>>
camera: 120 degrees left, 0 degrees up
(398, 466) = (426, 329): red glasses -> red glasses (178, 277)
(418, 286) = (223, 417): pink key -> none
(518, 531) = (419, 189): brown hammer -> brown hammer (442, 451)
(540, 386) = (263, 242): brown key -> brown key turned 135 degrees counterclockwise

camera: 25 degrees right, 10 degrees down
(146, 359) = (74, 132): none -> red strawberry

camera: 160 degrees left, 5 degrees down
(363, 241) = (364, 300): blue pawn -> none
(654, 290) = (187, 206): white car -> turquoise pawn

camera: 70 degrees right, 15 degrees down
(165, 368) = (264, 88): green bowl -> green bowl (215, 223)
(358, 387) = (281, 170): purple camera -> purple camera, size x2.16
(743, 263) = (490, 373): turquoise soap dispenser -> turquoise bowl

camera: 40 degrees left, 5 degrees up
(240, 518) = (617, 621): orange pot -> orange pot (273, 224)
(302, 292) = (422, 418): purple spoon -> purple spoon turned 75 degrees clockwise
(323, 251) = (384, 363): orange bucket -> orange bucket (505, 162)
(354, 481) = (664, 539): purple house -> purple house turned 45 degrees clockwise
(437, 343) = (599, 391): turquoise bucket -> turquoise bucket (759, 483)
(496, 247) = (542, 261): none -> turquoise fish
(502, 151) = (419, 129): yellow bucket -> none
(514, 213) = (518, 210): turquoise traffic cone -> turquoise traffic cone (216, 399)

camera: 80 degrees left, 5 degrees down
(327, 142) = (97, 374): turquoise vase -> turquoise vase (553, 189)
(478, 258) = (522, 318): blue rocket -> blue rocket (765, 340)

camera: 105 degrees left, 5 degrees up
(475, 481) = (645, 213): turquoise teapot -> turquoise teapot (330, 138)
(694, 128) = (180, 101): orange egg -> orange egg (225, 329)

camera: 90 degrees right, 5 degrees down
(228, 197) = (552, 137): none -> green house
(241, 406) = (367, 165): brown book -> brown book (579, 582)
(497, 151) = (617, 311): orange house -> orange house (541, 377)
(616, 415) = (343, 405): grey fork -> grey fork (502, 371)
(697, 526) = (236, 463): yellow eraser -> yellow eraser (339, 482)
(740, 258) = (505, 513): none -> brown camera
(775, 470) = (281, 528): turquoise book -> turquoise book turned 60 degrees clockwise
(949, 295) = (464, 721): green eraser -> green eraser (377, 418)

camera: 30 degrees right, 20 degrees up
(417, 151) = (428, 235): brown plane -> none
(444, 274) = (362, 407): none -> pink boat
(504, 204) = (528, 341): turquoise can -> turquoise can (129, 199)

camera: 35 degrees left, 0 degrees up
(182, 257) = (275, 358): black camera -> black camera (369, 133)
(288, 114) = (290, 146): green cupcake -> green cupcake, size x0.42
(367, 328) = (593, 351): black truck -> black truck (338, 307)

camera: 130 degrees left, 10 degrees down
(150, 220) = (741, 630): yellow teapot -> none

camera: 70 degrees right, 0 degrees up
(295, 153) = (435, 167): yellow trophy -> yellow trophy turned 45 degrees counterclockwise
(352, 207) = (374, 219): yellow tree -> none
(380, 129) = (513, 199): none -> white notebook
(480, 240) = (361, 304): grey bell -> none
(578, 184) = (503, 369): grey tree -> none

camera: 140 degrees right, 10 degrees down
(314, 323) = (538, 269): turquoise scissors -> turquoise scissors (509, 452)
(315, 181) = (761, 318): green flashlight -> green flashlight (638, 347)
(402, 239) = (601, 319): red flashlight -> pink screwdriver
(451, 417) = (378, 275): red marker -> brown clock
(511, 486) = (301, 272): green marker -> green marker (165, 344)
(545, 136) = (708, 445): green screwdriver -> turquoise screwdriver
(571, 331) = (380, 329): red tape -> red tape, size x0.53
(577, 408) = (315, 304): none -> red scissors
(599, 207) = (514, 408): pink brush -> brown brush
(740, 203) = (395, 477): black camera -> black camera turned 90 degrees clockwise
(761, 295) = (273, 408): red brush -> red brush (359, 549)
<<
Lines with "bucket" in them are what the answer must contain; copy each from the records above.

--- THE ANSWER ---
(323, 251) = (384, 363): orange bucket -> orange bucket (505, 162)
(437, 343) = (599, 391): turquoise bucket -> turquoise bucket (759, 483)
(502, 151) = (419, 129): yellow bucket -> none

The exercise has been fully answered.